_What to work on_
What follows is a listing to transcribe exactly, leaving the pictures out.

_Given entries_
┌──

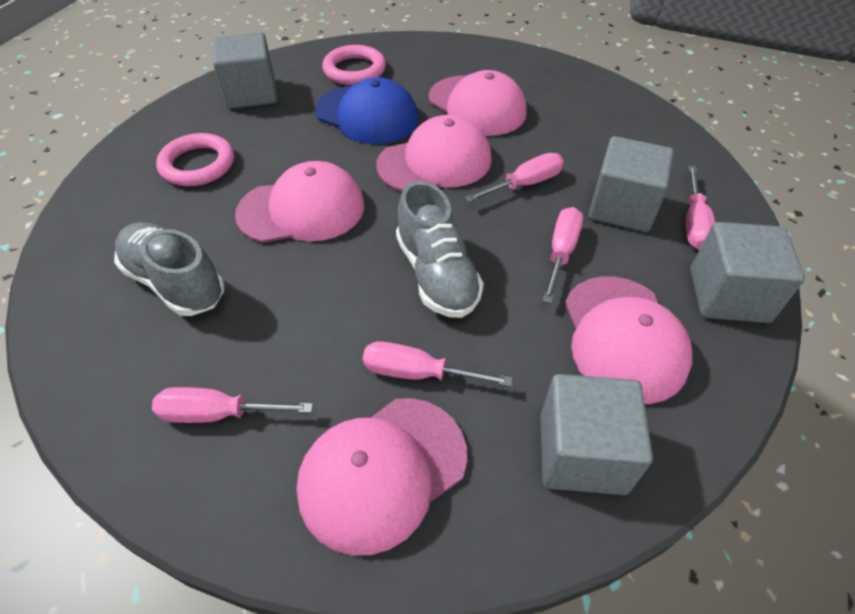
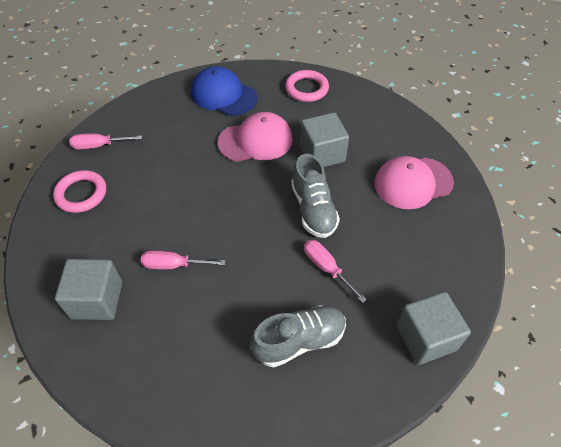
grey cube: 4 -> 3
pink cap: 5 -> 2
pink screwdriver: 5 -> 3

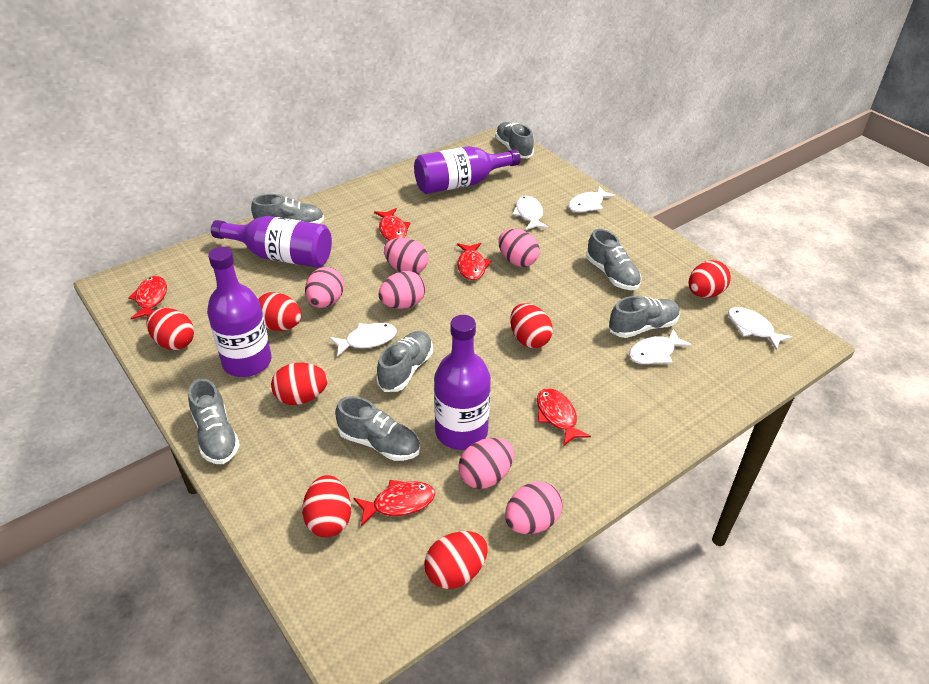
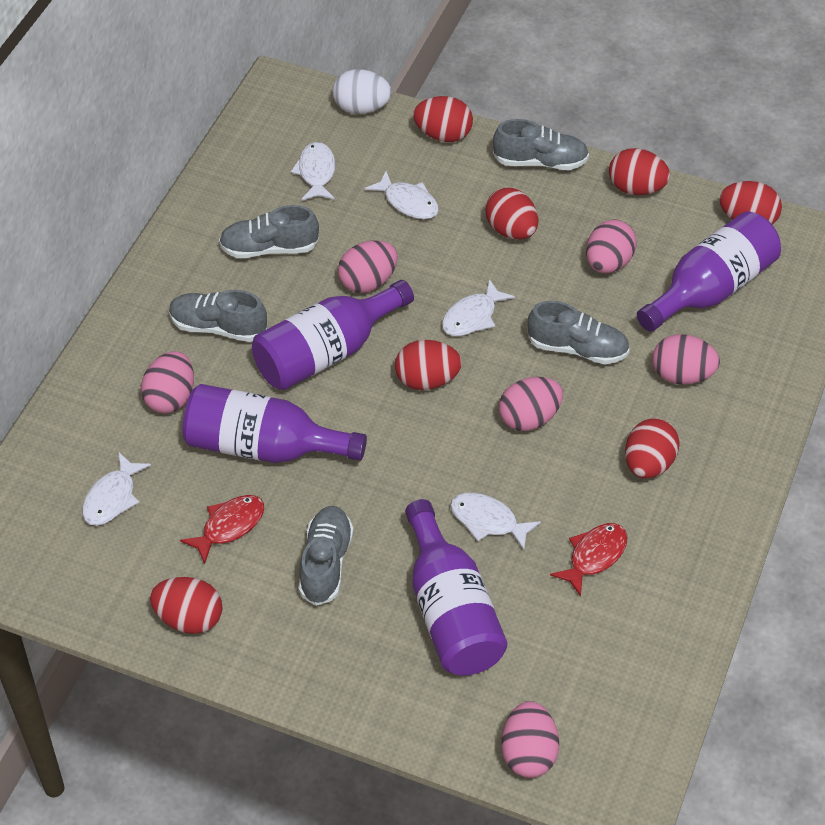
grey shoe: 7 -> 5
red fish: 5 -> 2
white egg: 0 -> 1

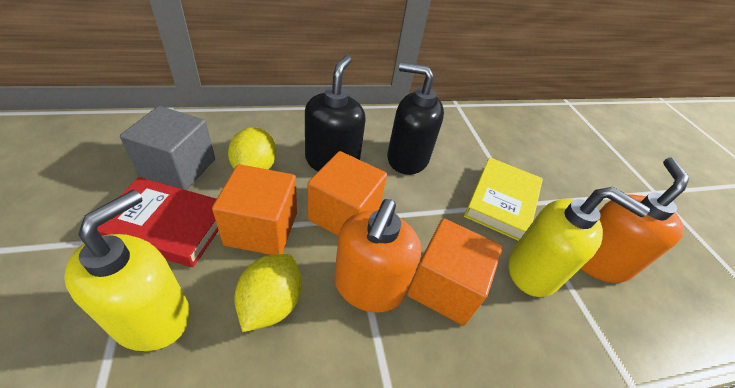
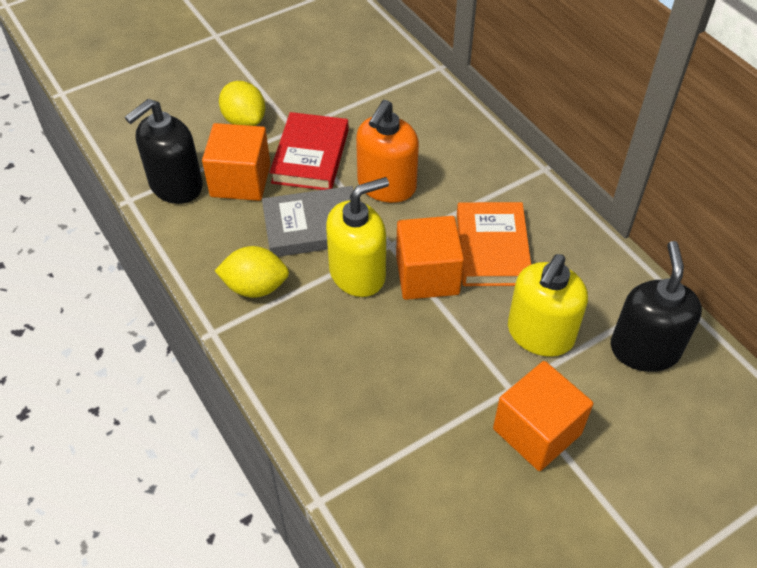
grey book: 0 -> 1
grey cube: 1 -> 0
orange book: 0 -> 1
orange soap dispenser: 2 -> 1
yellow book: 1 -> 0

└──

_Output of the task_
grey cube: 4 -> 3
pink cap: 5 -> 2
pink screwdriver: 5 -> 3

grey shoe: 7 -> 5
red fish: 5 -> 2
white egg: 0 -> 1

grey book: 0 -> 1
grey cube: 1 -> 0
orange book: 0 -> 1
orange soap dispenser: 2 -> 1
yellow book: 1 -> 0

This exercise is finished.